THE TASK: Write out the lines of the material below exactly, beginning at the line with "none -> white brick E4:E5 level 4" and stopping after the line with "lime brick F3", and leave out the pictures.

RECORDS SUPPLIED:
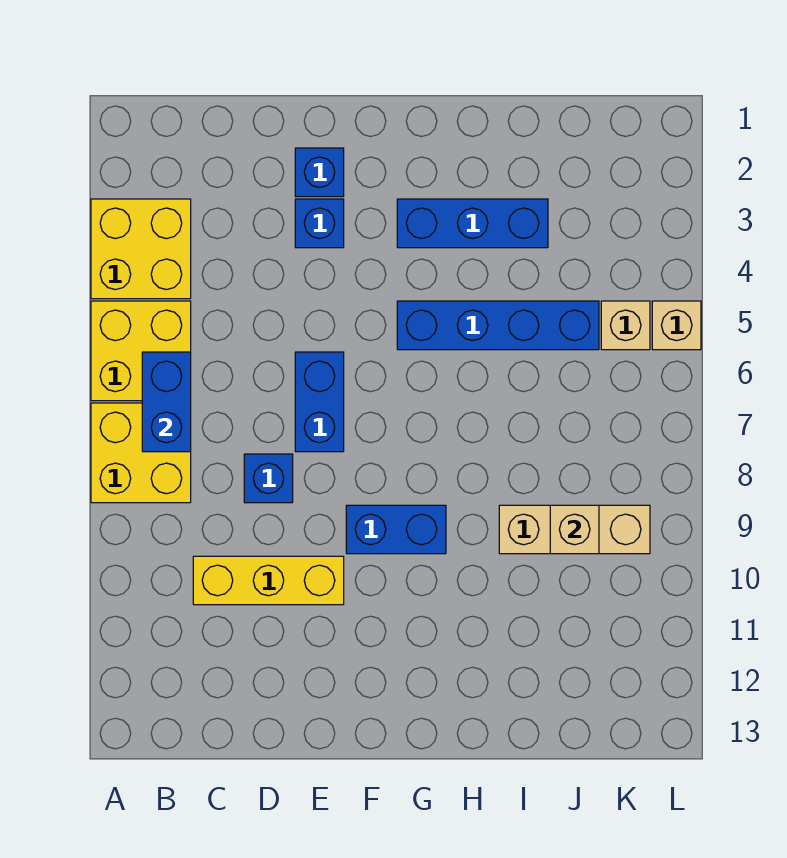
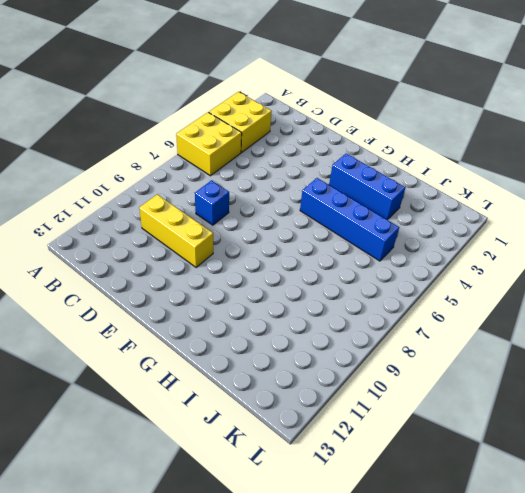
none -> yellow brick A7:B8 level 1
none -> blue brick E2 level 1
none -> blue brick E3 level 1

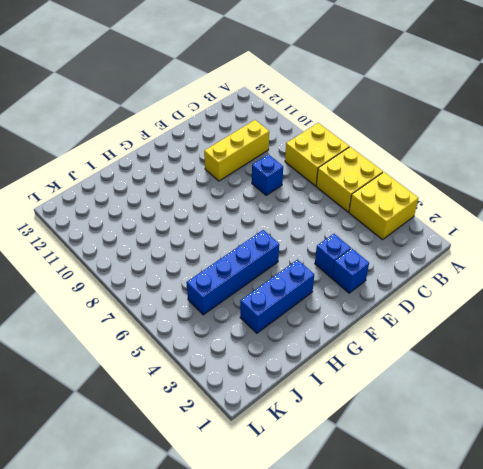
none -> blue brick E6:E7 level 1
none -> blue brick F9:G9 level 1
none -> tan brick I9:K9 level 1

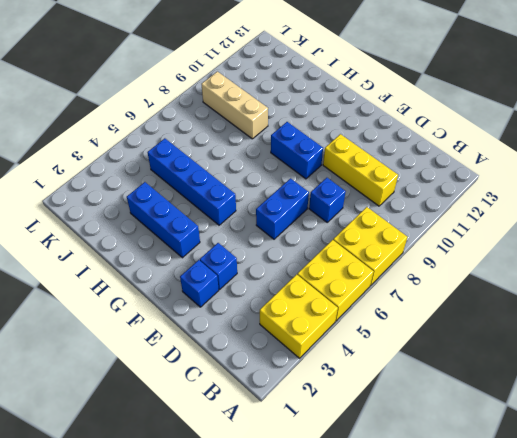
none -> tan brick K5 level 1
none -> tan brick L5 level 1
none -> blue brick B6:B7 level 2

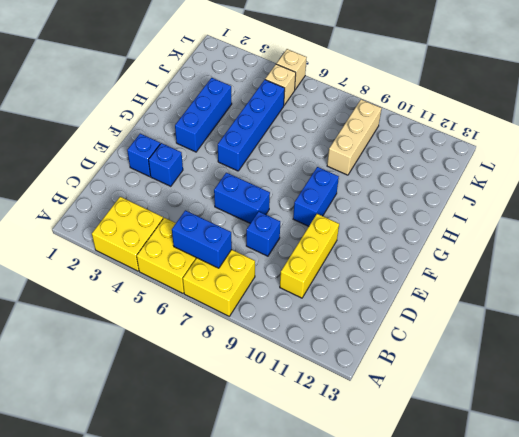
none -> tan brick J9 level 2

--

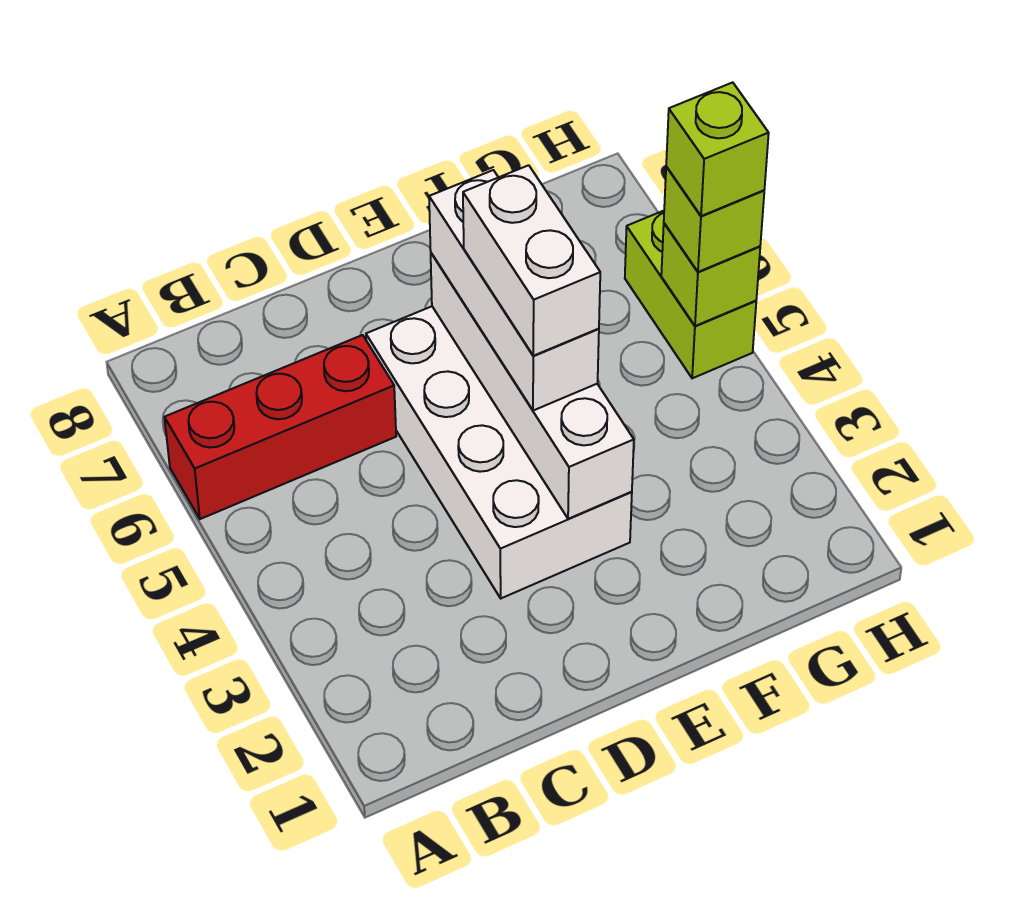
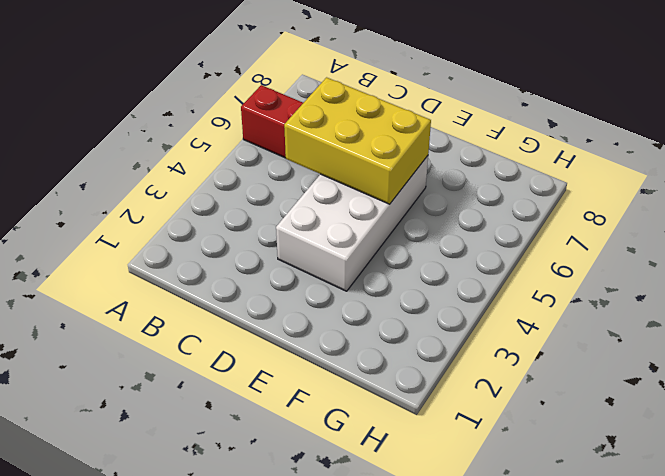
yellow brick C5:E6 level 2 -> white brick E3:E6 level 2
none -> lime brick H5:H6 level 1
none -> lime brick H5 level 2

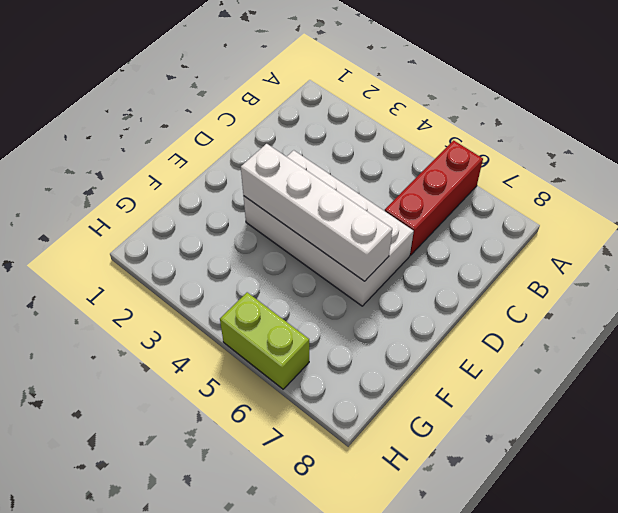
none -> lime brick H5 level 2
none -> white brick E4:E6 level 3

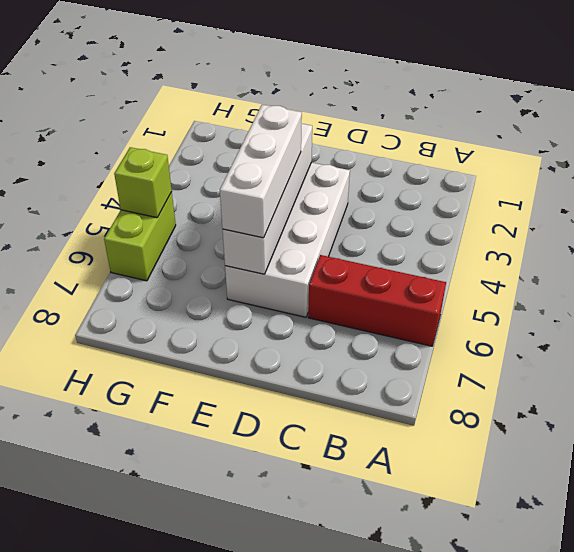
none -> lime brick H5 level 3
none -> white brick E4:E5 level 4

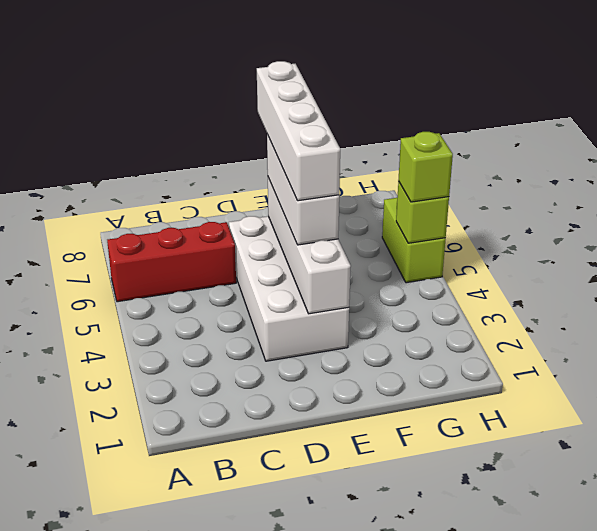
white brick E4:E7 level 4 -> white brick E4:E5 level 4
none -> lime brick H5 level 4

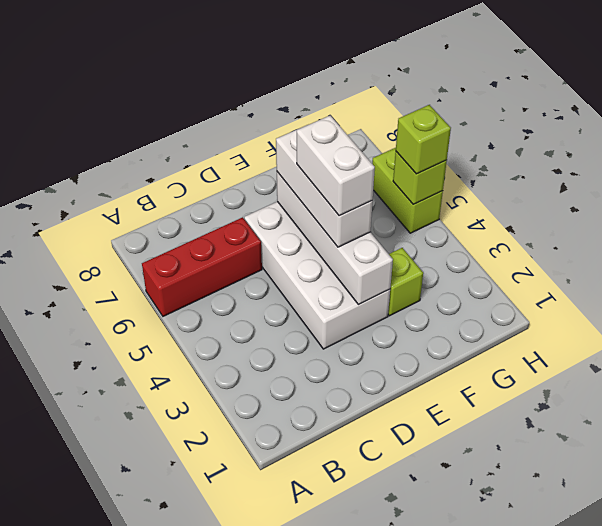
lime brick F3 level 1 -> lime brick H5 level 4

ANSWER:
none -> white brick E4:E5 level 4

white brick E4:E7 level 4 -> white brick E4:E5 level 4
none -> lime brick H5 level 4

lime brick F3 level 1 -> lime brick H5 level 4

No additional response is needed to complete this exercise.